WHAT YOU SHOULD DO ->
The lines you return should be those containing the string "degrees", taken from the data below.
::: THE DATA :::
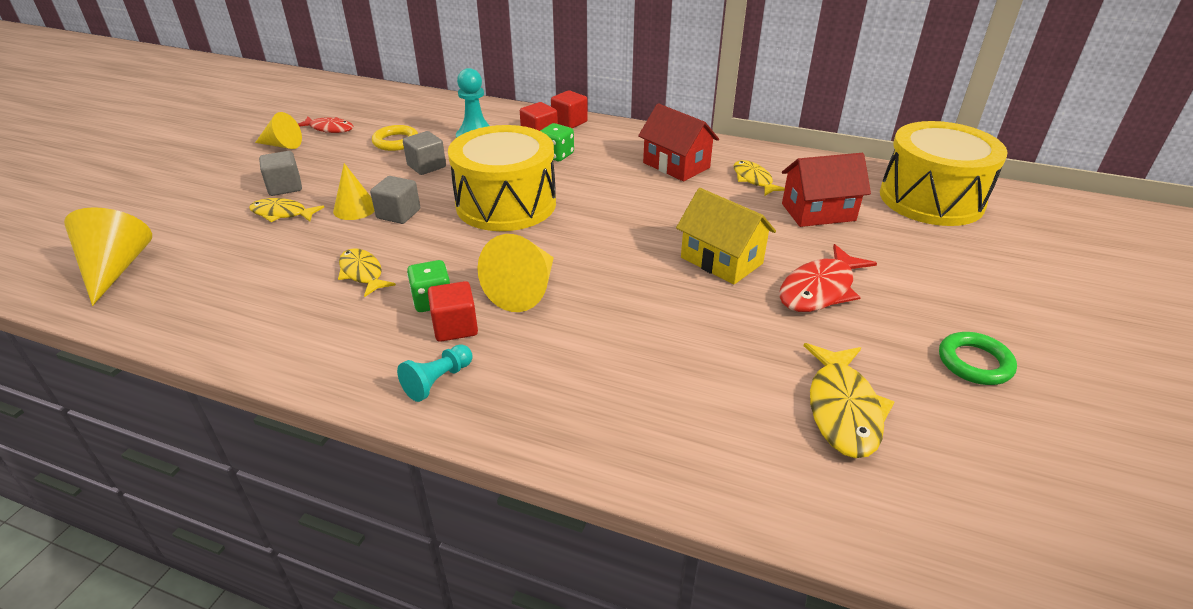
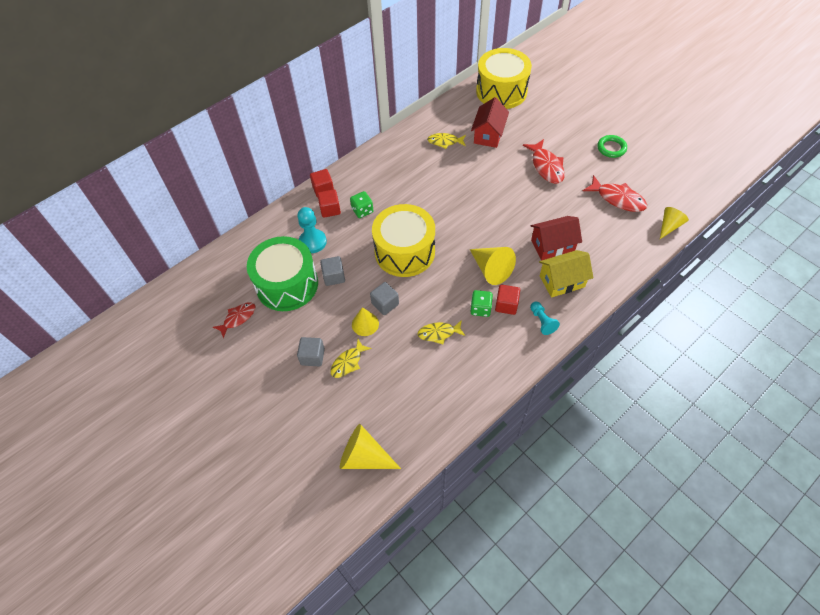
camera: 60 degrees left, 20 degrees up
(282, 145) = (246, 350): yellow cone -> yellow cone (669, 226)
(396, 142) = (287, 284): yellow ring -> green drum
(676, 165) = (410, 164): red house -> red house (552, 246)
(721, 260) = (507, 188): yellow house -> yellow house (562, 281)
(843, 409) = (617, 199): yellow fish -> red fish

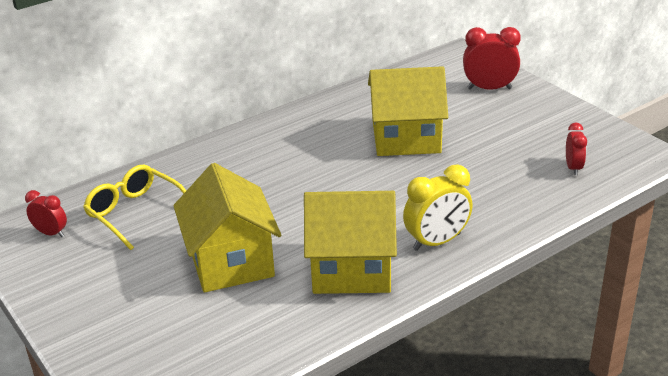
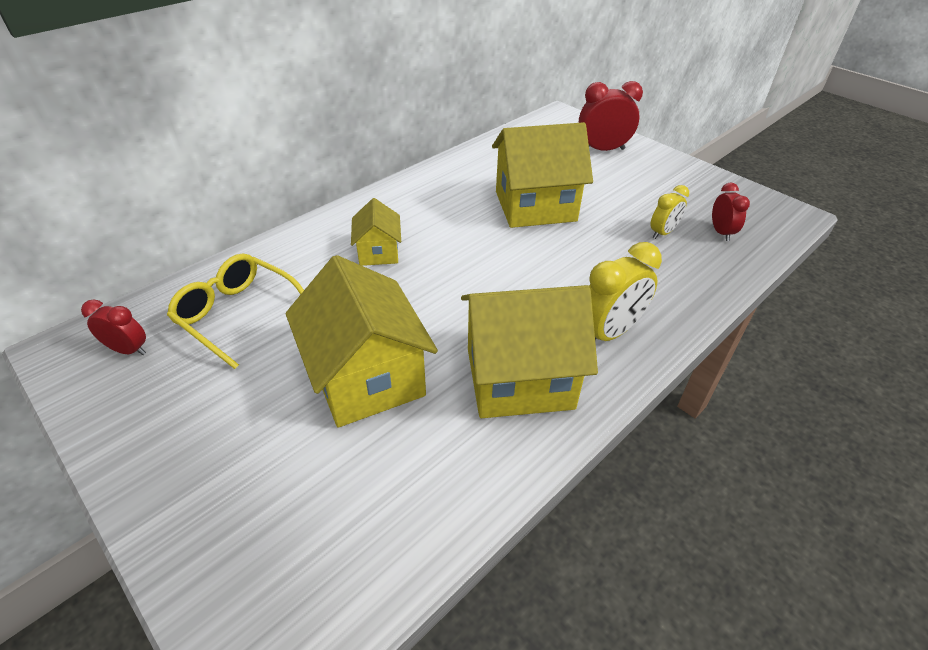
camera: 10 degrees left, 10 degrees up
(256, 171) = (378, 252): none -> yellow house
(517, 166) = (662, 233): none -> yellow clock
:::
THE COMPLETED TASK ->
camera: 60 degrees left, 20 degrees up
camera: 10 degrees left, 10 degrees up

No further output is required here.